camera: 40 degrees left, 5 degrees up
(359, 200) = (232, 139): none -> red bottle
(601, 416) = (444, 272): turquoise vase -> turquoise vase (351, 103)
...
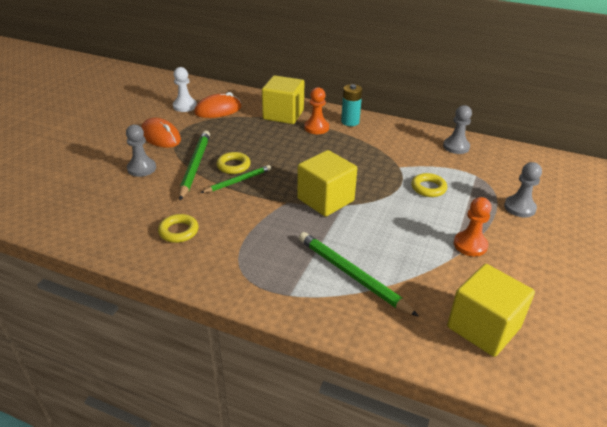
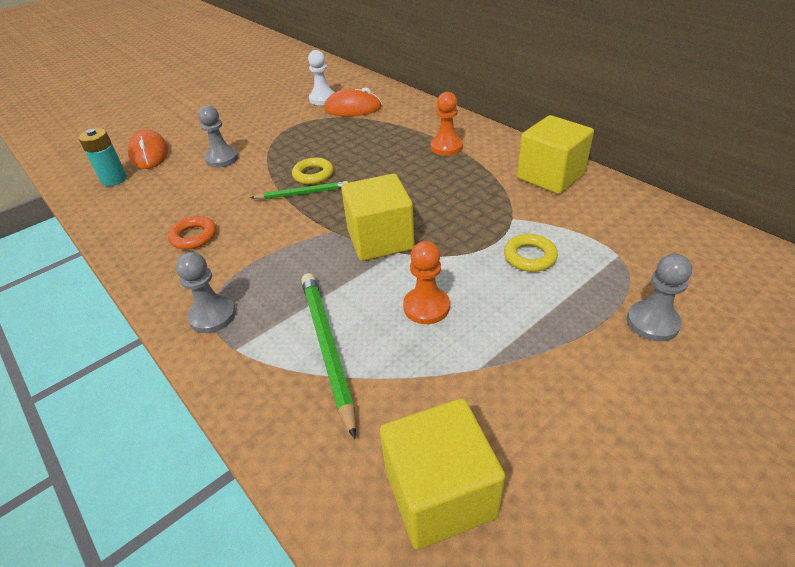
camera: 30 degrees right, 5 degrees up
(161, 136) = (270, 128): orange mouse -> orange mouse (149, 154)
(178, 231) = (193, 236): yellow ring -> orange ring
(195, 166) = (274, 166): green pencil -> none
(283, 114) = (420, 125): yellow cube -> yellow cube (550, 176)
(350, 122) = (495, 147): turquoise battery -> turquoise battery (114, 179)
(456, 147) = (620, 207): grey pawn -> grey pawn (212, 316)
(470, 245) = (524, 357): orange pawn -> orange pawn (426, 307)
--
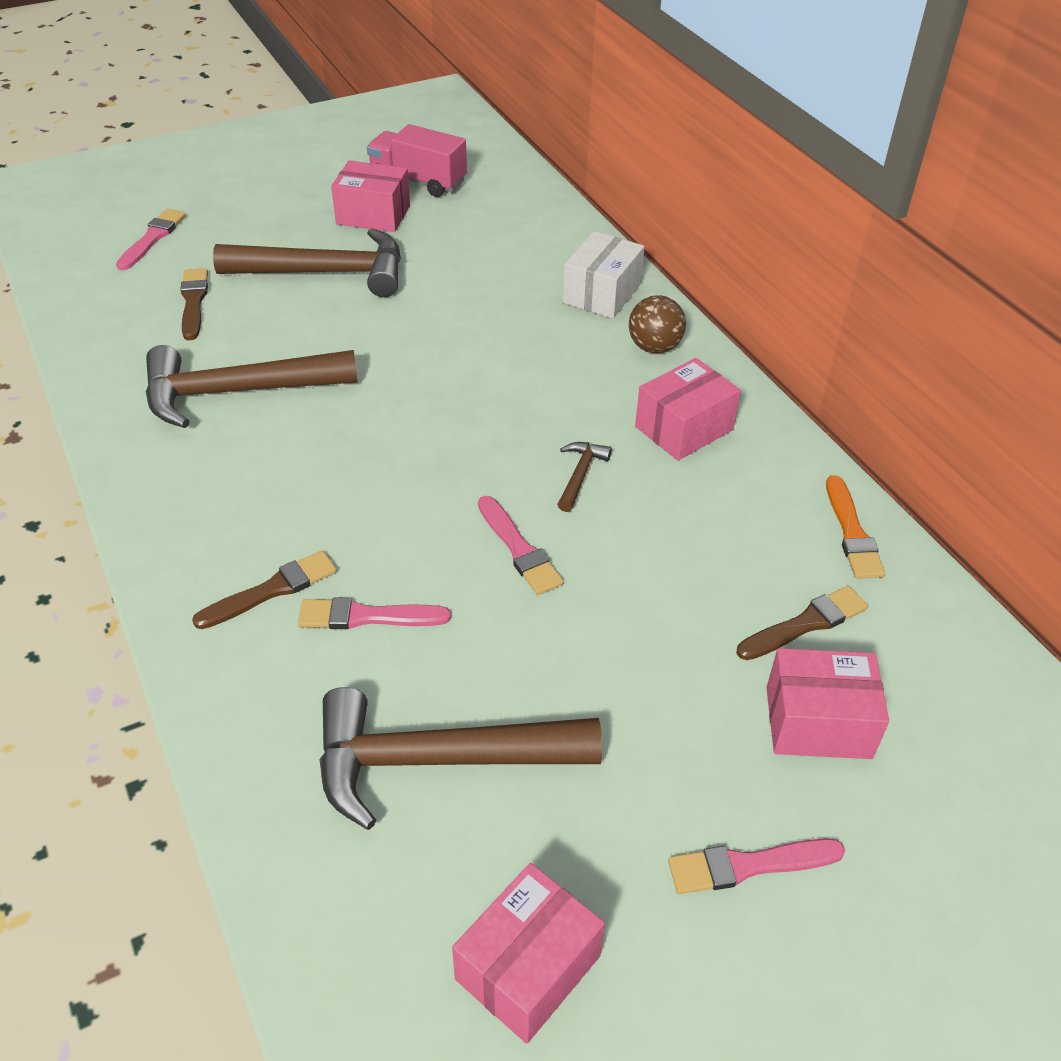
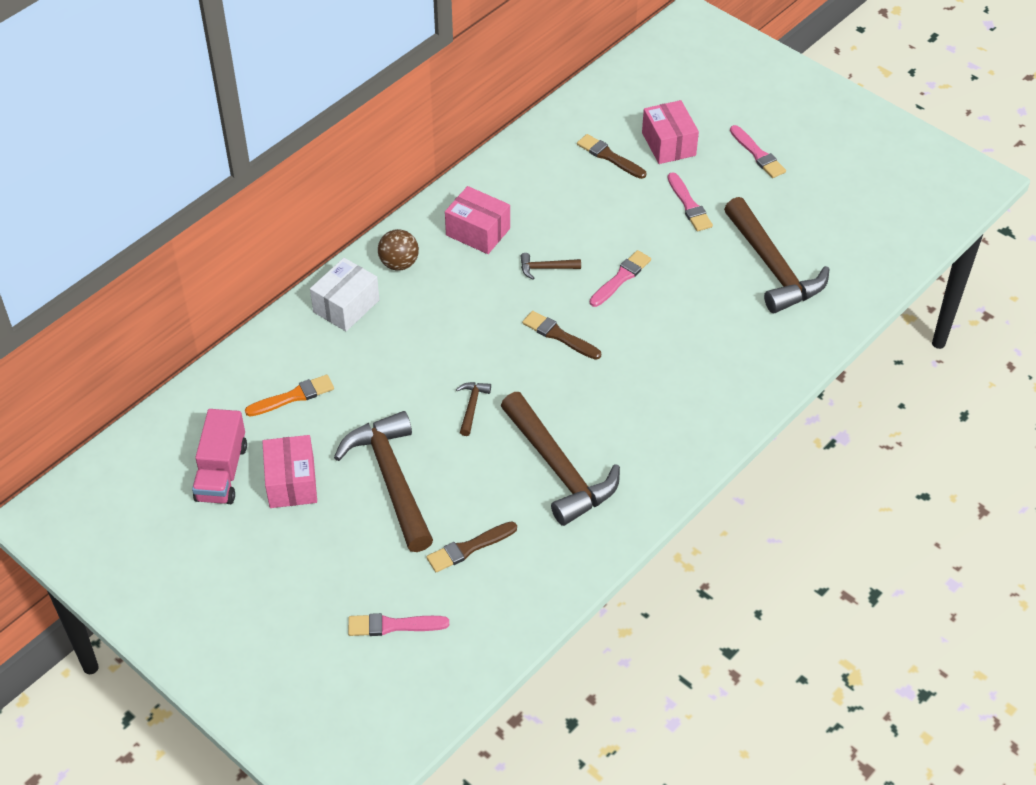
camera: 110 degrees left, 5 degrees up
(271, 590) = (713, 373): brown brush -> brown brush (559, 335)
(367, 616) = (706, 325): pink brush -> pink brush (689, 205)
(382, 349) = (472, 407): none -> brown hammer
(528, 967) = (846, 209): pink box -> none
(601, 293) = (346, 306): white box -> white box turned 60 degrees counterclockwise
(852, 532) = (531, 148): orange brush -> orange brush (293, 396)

_Instructions for the task_
Going line by line through the entries above, count each line that has the word "pink", then state the count alone.

_Response_
2